ENTRIES PROVIDED below:

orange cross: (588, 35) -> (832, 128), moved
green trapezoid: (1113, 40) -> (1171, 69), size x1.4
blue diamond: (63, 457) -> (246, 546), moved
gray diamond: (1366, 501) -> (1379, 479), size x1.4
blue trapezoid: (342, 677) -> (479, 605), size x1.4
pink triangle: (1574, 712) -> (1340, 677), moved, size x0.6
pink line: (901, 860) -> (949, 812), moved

End of ENTRIES PROVIDED.

DIRECTIONS>
Take every line from the data above that holds "pink" and copy it out.

EXERCISE ANSWER>
pink triangle: (1574, 712) -> (1340, 677), moved, size x0.6
pink line: (901, 860) -> (949, 812), moved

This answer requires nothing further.